Leave out all pictures while repeating the records exactly and completely.

Records contained in a dataset:
__________
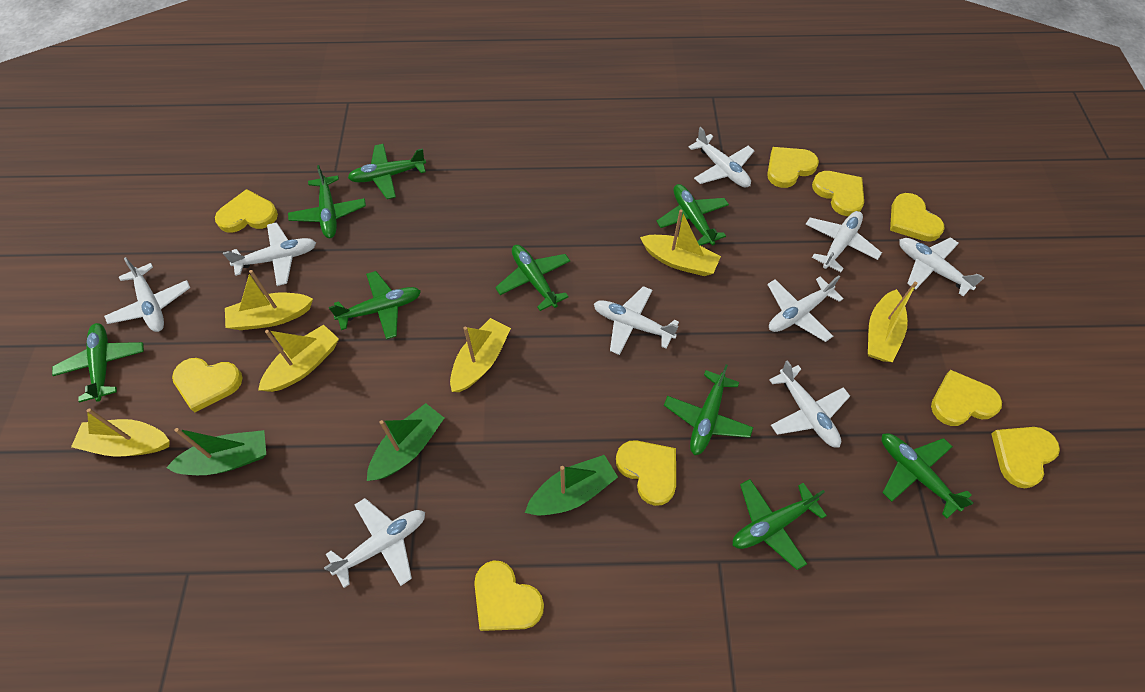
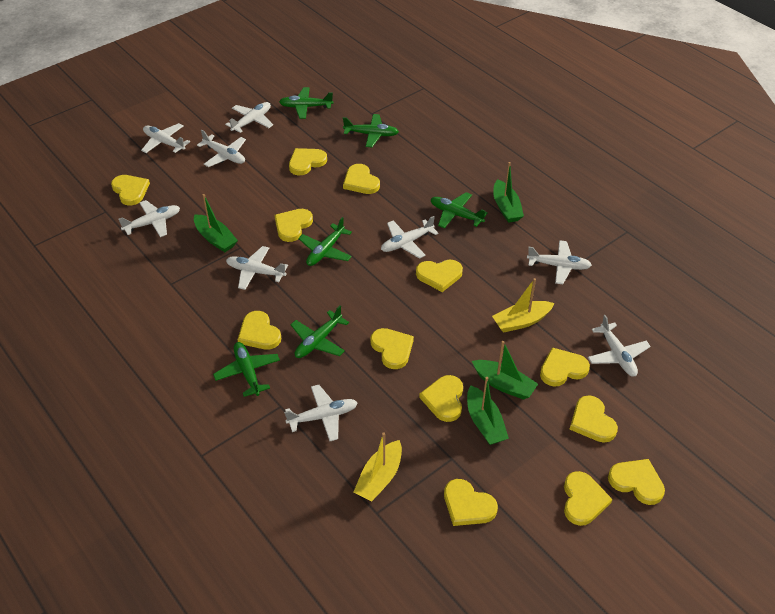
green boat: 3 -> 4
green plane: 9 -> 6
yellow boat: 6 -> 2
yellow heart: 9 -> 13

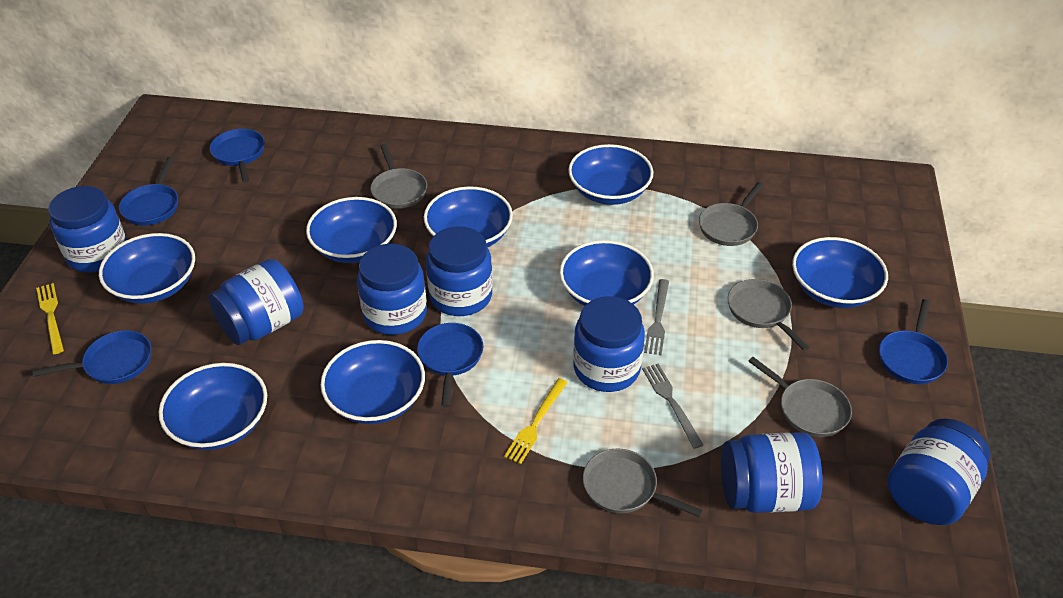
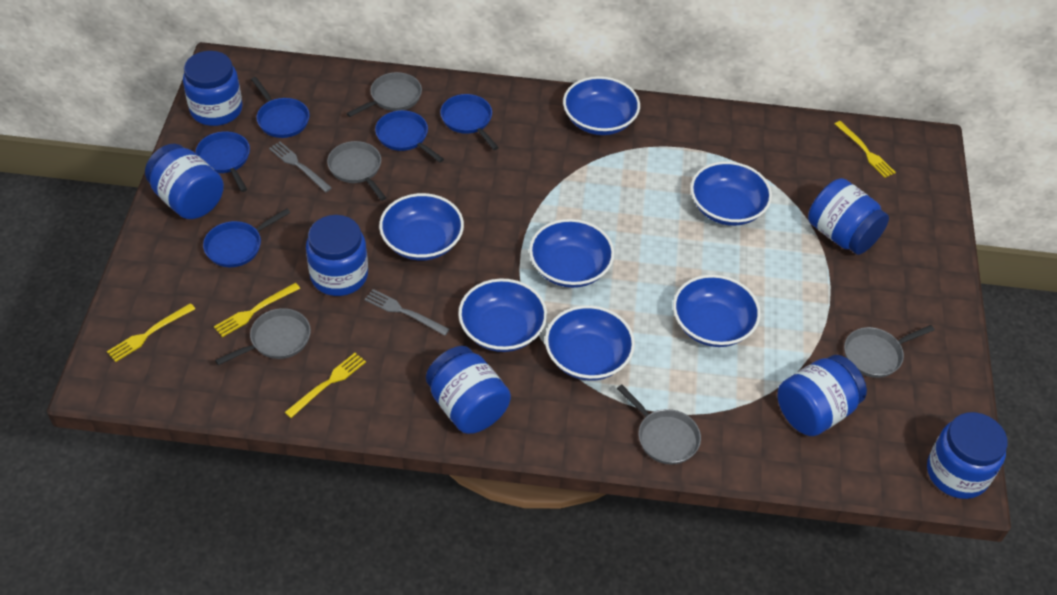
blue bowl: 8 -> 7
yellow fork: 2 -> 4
__________
**Final answer**:
green boat: 3 -> 4
green plane: 9 -> 6
yellow boat: 6 -> 2
yellow heart: 9 -> 13

blue bowl: 8 -> 7
yellow fork: 2 -> 4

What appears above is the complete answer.